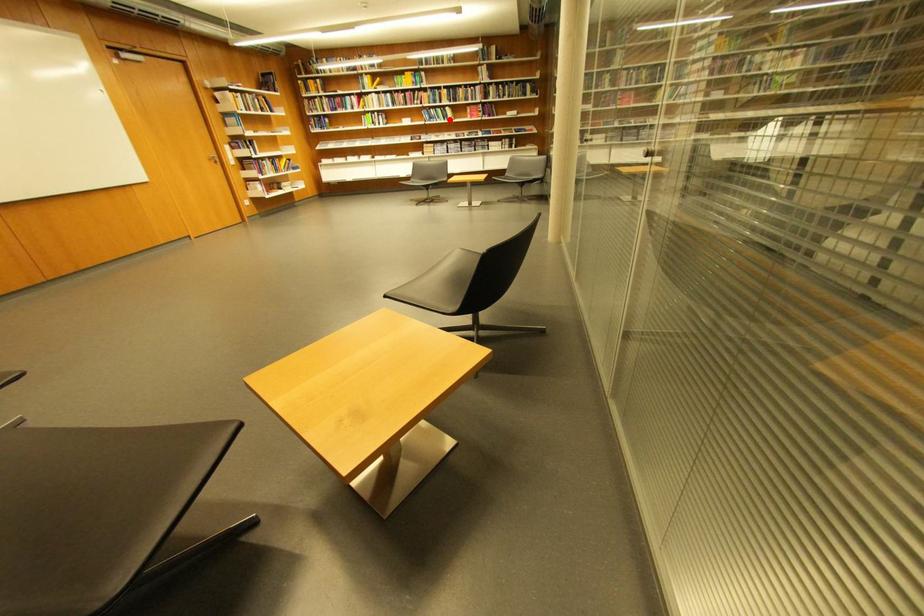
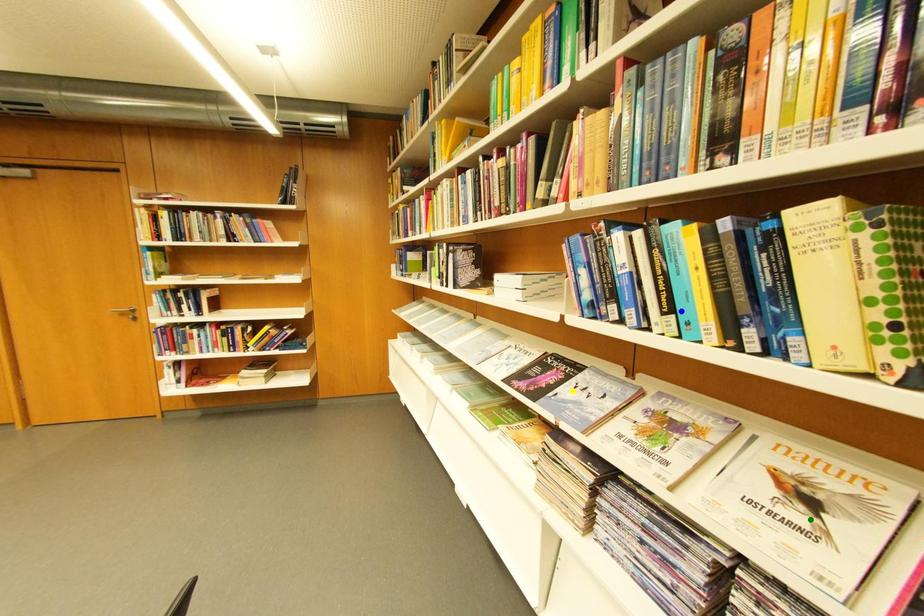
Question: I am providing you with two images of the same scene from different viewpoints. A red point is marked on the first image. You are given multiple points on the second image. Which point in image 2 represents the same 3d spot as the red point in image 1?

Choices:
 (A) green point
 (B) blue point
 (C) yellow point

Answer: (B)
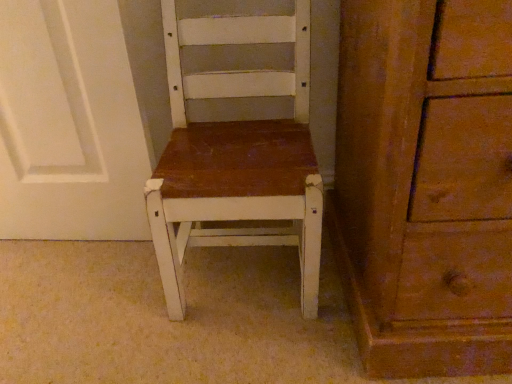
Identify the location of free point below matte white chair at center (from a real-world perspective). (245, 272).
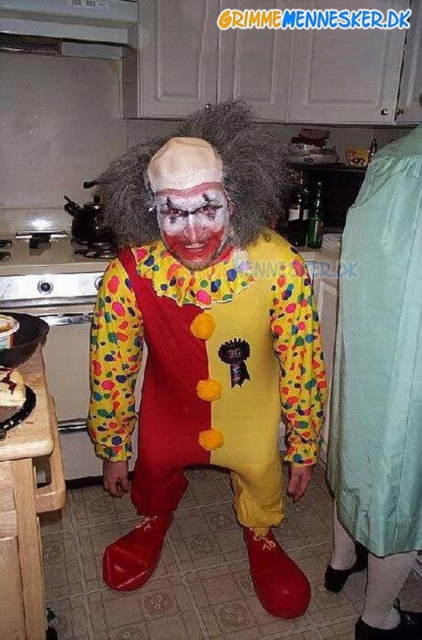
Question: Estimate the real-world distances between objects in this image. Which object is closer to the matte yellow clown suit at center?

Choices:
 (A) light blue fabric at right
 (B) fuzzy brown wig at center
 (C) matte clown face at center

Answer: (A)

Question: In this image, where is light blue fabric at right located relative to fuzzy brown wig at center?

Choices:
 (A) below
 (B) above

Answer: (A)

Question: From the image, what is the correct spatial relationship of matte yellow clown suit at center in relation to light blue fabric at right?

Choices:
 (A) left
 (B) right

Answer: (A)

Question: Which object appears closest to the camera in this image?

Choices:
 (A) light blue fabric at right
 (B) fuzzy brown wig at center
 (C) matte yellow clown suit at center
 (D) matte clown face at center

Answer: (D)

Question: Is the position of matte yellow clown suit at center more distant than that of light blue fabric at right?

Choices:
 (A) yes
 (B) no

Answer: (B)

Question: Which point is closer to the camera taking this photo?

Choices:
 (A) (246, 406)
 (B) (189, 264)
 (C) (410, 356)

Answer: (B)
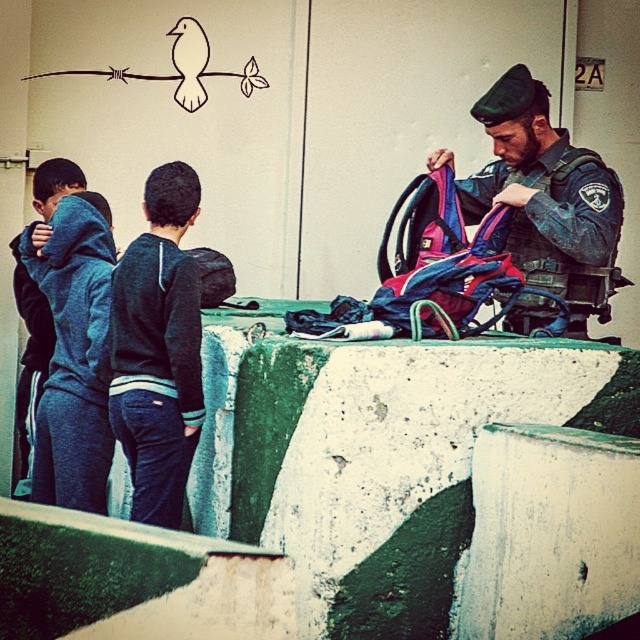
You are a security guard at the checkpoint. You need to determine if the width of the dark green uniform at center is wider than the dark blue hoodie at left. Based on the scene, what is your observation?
══════════════════════════════
— Work request —
Rename "fuzzy brown wig" to "curly brown wig" everywhere in the listing above and give the listing again with nothing else changed. Leave the pictures out.

— Solved problem —
Question: I am providing you with two images of the same scene from different viewpoints. A red point is marked on the first image. You are given multiple points on the second image. Which point in image 2 represents the same 3d spot as the red point in image 1?

Choices:
 (A) green point
 (B) blue point
 (C) yellow point

Answer: (B)
Identify the location of free point below matte white chair at center (from a real-world perspective). (245, 272).
Question: Estimate the real-world distances between objects in this image. Which object is closer to the matte yellow clown suit at center?

Choices:
 (A) light blue fabric at right
 (B) curly brown wig at center
 (C) matte clown face at center

Answer: (A)

Question: In this image, where is light blue fabric at right located relative to curly brown wig at center?

Choices:
 (A) below
 (B) above

Answer: (A)

Question: From the image, what is the correct spatial relationship of matte yellow clown suit at center in relation to light blue fabric at right?

Choices:
 (A) left
 (B) right

Answer: (A)

Question: Which object appears closest to the camera in this image?

Choices:
 (A) light blue fabric at right
 (B) curly brown wig at center
 (C) matte yellow clown suit at center
 (D) matte clown face at center

Answer: (D)

Question: Is the position of matte yellow clown suit at center more distant than that of light blue fabric at right?

Choices:
 (A) yes
 (B) no

Answer: (B)

Question: Which point is closer to the camera taking this photo?

Choices:
 (A) (246, 406)
 (B) (189, 264)
 (C) (410, 356)

Answer: (B)
You are a security guard at the checkpoint. You need to determine if the width of the dark green uniform at center is wider than the dark blue hoodie at left. Based on the scene, what is your observation?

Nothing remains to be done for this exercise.